▽
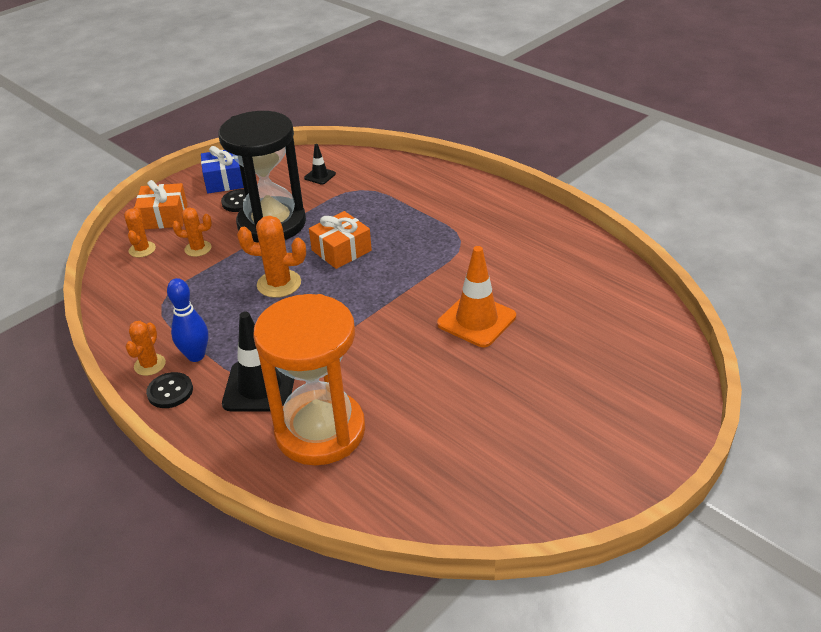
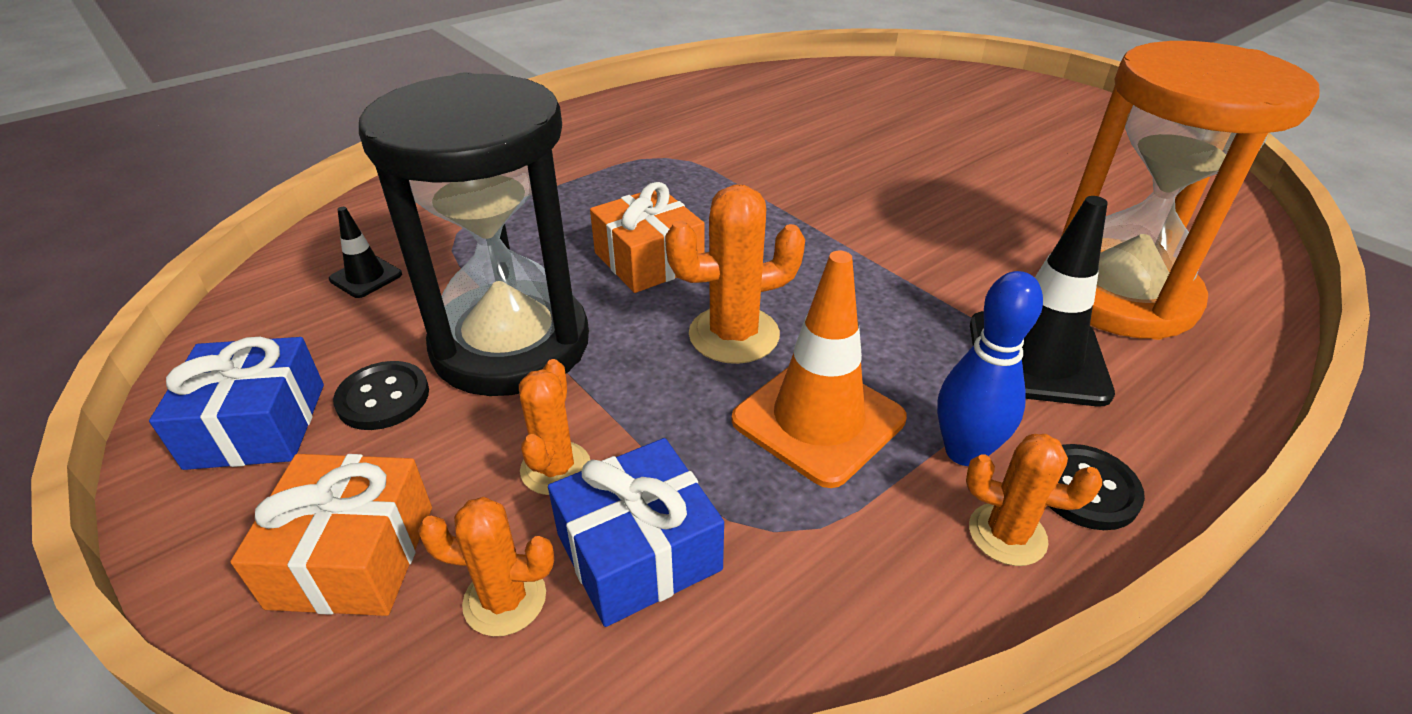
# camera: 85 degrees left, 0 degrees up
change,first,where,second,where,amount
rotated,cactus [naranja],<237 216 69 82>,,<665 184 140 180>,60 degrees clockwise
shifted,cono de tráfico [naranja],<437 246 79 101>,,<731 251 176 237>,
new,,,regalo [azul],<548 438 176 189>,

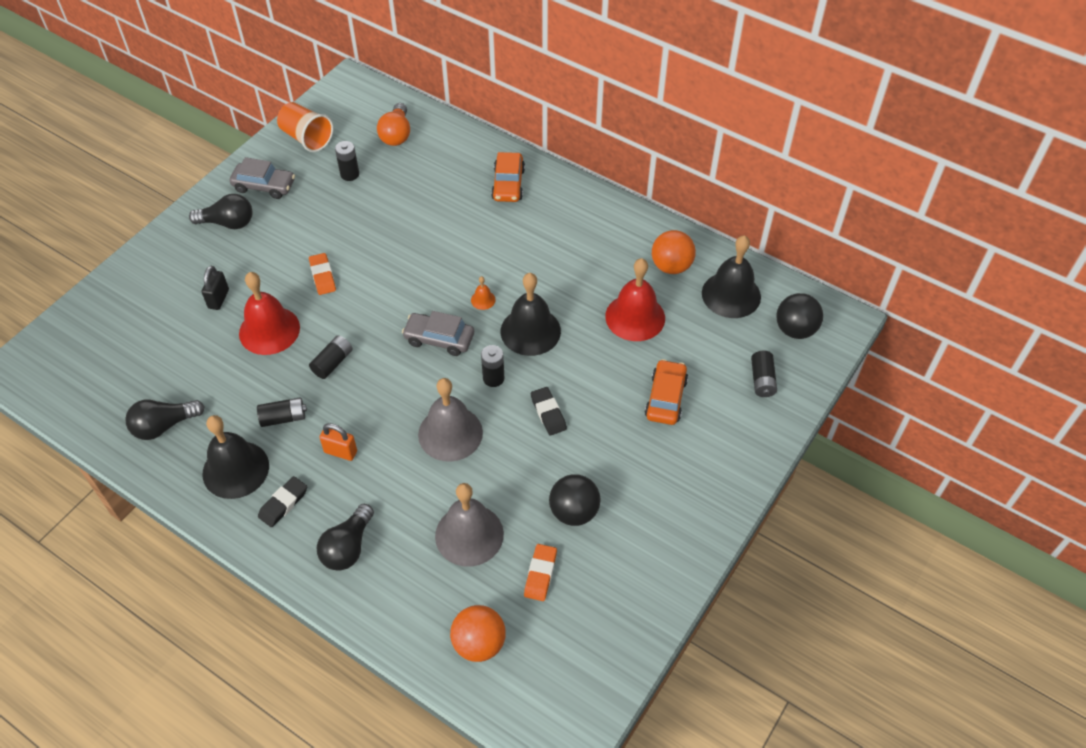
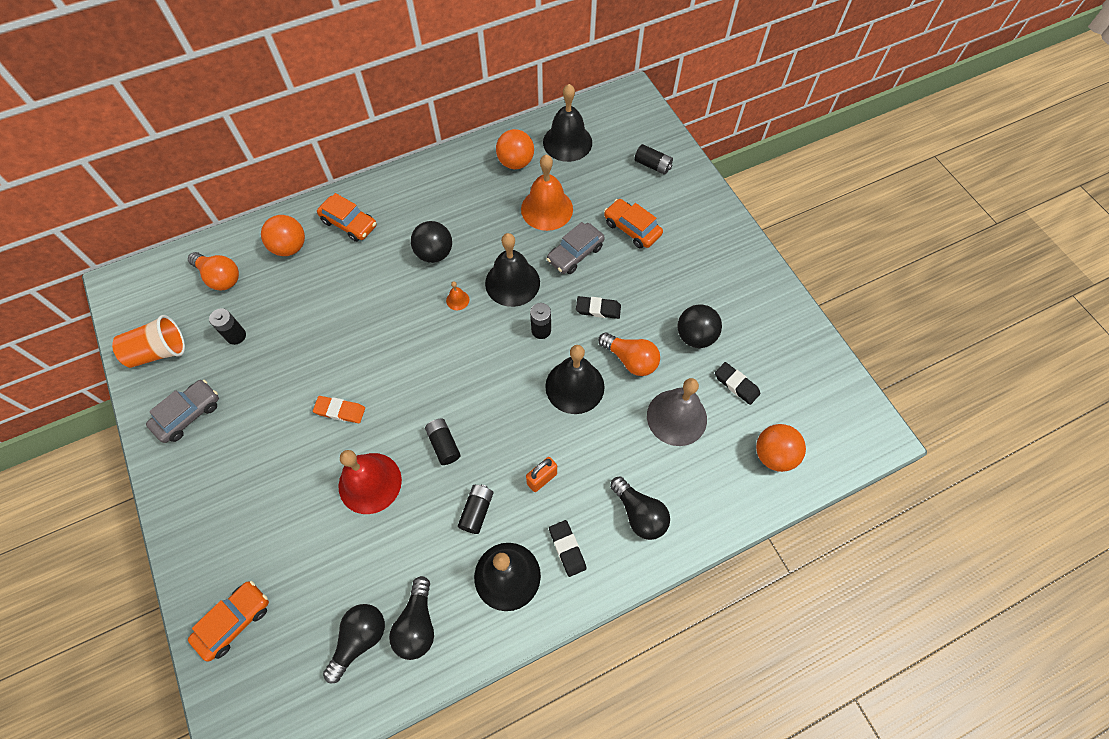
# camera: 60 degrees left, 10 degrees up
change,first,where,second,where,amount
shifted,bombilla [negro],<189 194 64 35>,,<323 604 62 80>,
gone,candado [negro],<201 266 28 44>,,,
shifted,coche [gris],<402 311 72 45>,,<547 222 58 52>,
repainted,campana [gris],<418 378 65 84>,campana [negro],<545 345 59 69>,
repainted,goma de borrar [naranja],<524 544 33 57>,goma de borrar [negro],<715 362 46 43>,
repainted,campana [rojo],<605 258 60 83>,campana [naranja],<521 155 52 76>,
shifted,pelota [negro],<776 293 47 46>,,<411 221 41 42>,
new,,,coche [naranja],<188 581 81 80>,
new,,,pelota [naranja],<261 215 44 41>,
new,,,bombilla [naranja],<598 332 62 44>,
△
■ WHAT IS REQUIRED ■
Restating the data word for word is the task, and pictures are to be omitted.

■ WRITTEN REPLY ■
# camera: 85 degrees left, 0 degrees up
change,first,where,second,where,amount
rotated,cactus [naranja],<237 216 69 82>,,<665 184 140 180>,60 degrees clockwise
shifted,cono de tráfico [naranja],<437 246 79 101>,,<731 251 176 237>,
new,,,regalo [azul],<548 438 176 189>,

# camera: 60 degrees left, 10 degrees up
change,first,where,second,where,amount
shifted,bombilla [negro],<189 194 64 35>,,<323 604 62 80>,
gone,candado [negro],<201 266 28 44>,,,
shifted,coche [gris],<402 311 72 45>,,<547 222 58 52>,
repainted,campana [gris],<418 378 65 84>,campana [negro],<545 345 59 69>,
repainted,goma de borrar [naranja],<524 544 33 57>,goma de borrar [negro],<715 362 46 43>,
repainted,campana [rojo],<605 258 60 83>,campana [naranja],<521 155 52 76>,
shifted,pelota [negro],<776 293 47 46>,,<411 221 41 42>,
new,,,coche [naranja],<188 581 81 80>,
new,,,pelota [naranja],<261 215 44 41>,
new,,,bombilla [naranja],<598 332 62 44>,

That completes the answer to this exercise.